**What you are asked to do:** Which lines of the entries below run from the one holding "seta [negro] (637, 381)" to the one holding "zanahoria [morado] (543, 271)", inclusive? Set down exactly those lines and no others.

(Object state change records)
--------------------------------------------------

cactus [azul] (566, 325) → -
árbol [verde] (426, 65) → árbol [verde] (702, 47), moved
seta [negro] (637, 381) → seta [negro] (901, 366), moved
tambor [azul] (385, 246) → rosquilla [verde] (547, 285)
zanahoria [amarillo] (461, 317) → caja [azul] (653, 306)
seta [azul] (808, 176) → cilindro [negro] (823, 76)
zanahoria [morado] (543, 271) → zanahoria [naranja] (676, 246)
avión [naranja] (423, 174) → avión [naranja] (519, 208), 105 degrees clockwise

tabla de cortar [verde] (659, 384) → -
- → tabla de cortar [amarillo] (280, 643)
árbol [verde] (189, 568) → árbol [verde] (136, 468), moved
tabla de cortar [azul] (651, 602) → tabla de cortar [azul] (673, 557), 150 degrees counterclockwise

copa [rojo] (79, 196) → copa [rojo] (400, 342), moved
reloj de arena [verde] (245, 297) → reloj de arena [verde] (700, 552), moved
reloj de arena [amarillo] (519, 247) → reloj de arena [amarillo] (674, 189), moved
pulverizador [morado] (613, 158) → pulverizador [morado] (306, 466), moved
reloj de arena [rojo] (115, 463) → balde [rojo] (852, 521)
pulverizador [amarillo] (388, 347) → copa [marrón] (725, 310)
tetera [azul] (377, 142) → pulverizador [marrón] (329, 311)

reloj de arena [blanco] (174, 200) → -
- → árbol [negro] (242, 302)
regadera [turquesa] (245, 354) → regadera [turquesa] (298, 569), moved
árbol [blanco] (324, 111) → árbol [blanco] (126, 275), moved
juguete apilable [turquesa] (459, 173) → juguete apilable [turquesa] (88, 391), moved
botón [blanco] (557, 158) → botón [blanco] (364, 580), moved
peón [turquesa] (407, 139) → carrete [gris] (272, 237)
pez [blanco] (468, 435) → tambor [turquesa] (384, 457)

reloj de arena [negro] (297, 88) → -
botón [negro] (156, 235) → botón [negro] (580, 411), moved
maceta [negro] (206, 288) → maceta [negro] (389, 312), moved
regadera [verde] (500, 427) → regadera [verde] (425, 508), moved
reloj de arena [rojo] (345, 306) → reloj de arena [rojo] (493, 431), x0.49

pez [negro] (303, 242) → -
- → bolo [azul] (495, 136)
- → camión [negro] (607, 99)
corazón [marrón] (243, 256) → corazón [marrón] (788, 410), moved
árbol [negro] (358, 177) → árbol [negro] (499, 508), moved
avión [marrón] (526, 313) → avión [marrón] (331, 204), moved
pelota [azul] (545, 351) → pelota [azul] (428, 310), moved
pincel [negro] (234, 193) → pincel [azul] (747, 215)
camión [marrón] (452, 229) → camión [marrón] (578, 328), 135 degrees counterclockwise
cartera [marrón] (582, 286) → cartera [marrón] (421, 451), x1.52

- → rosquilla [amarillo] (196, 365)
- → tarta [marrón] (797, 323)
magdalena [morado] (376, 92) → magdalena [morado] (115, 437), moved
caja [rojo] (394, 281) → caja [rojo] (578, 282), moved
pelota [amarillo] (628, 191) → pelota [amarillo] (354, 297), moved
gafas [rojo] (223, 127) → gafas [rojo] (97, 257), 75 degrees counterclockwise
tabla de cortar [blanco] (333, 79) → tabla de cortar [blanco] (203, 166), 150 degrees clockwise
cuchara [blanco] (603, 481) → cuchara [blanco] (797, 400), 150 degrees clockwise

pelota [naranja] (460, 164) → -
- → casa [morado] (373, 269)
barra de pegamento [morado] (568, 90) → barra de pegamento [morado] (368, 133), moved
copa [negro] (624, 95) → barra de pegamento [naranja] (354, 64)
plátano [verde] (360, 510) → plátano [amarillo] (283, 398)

--------------------------------------------------

**Solved exercise:**
seta [negro] (637, 381) → seta [negro] (901, 366), moved
tambor [azul] (385, 246) → rosquilla [verde] (547, 285)
zanahoria [amarillo] (461, 317) → caja [azul] (653, 306)
seta [azul] (808, 176) → cilindro [negro] (823, 76)
zanahoria [morado] (543, 271) → zanahoria [naranja] (676, 246)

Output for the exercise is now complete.